BEGIN Material to process

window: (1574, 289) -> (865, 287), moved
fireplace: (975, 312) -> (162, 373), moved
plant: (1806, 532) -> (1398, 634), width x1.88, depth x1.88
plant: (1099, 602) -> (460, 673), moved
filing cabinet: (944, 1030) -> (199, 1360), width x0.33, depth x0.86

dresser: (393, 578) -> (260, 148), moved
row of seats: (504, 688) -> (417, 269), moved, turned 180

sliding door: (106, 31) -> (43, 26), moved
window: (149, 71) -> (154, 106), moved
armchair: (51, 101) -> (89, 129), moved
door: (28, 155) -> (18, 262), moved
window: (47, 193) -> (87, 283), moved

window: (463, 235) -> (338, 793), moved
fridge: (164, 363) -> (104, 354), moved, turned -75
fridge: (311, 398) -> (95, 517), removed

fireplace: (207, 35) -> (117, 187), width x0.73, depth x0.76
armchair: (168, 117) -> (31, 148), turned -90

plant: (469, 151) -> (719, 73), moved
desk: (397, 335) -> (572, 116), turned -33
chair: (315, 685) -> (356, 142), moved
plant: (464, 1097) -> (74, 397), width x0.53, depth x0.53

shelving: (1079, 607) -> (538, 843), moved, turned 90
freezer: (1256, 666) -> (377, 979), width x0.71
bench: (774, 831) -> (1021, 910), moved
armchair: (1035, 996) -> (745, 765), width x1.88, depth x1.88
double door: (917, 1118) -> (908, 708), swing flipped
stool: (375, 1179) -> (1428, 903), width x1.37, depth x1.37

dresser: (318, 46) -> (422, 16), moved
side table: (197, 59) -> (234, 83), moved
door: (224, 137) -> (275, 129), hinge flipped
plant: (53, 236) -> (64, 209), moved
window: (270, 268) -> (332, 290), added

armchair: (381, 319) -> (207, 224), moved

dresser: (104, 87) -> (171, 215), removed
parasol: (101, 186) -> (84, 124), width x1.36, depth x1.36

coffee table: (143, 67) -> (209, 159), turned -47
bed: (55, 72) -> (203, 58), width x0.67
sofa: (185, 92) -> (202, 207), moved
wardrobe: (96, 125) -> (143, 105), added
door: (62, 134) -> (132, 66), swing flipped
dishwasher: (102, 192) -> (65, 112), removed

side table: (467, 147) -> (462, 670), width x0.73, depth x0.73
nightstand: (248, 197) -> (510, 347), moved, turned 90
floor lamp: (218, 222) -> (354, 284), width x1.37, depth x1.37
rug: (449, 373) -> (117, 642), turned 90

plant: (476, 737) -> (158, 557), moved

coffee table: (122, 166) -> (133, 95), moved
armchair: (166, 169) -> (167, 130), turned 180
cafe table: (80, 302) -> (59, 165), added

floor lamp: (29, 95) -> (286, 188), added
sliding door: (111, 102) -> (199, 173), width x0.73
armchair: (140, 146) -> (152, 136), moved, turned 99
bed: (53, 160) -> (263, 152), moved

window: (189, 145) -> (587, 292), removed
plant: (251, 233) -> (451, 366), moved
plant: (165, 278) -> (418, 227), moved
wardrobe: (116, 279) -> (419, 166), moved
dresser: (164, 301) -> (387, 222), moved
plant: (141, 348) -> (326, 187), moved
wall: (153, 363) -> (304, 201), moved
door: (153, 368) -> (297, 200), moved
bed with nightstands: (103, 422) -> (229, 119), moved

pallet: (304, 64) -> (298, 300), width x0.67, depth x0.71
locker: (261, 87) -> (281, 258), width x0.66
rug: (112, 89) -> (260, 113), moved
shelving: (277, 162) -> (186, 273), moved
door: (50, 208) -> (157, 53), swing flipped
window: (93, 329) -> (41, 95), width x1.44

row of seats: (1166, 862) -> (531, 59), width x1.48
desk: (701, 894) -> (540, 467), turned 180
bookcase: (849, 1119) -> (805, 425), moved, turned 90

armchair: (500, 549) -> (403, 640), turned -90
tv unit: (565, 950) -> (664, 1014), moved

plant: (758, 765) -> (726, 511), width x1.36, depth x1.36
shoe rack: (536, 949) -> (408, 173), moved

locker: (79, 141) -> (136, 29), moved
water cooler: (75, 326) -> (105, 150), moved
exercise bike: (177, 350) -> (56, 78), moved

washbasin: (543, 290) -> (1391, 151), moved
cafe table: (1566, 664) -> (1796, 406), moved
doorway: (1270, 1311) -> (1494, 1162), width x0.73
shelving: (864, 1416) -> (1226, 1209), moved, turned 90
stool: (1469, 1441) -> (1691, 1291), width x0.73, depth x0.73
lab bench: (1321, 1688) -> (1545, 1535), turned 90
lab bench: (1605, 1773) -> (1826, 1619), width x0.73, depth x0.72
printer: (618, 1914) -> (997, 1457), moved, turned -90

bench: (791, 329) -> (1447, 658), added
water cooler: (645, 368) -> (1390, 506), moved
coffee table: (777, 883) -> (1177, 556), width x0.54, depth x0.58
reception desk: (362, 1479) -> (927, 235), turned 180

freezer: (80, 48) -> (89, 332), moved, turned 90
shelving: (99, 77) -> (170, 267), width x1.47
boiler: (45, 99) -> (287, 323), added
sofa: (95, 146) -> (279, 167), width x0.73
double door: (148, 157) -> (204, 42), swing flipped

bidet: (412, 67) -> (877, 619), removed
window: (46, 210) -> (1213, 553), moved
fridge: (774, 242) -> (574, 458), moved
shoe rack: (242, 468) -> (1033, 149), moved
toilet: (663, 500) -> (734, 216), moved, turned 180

END Material to process

§ **Work request**
Your task is to restate, word for word, only those lines above that fall between the line holding "coffee table: (143, 67)" and the line holding "rug: (112, 89) -> (260, 113), moved", inclusive.

§ **Written solution**
coffee table: (143, 67) -> (209, 159), turned -47
bed: (55, 72) -> (203, 58), width x0.67
sofa: (185, 92) -> (202, 207), moved
wardrobe: (96, 125) -> (143, 105), added
door: (62, 134) -> (132, 66), swing flipped
dishwasher: (102, 192) -> (65, 112), removed

side table: (467, 147) -> (462, 670), width x0.73, depth x0.73
nightstand: (248, 197) -> (510, 347), moved, turned 90
floor lamp: (218, 222) -> (354, 284), width x1.37, depth x1.37
rug: (449, 373) -> (117, 642), turned 90

plant: (476, 737) -> (158, 557), moved

coffee table: (122, 166) -> (133, 95), moved
armchair: (166, 169) -> (167, 130), turned 180
cafe table: (80, 302) -> (59, 165), added

floor lamp: (29, 95) -> (286, 188), added
sliding door: (111, 102) -> (199, 173), width x0.73
armchair: (140, 146) -> (152, 136), moved, turned 99
bed: (53, 160) -> (263, 152), moved

window: (189, 145) -> (587, 292), removed
plant: (251, 233) -> (451, 366), moved
plant: (165, 278) -> (418, 227), moved
wardrobe: (116, 279) -> (419, 166), moved
dresser: (164, 301) -> (387, 222), moved
plant: (141, 348) -> (326, 187), moved
wall: (153, 363) -> (304, 201), moved
door: (153, 368) -> (297, 200), moved
bed with nightstands: (103, 422) -> (229, 119), moved

pallet: (304, 64) -> (298, 300), width x0.67, depth x0.71
locker: (261, 87) -> (281, 258), width x0.66
rug: (112, 89) -> (260, 113), moved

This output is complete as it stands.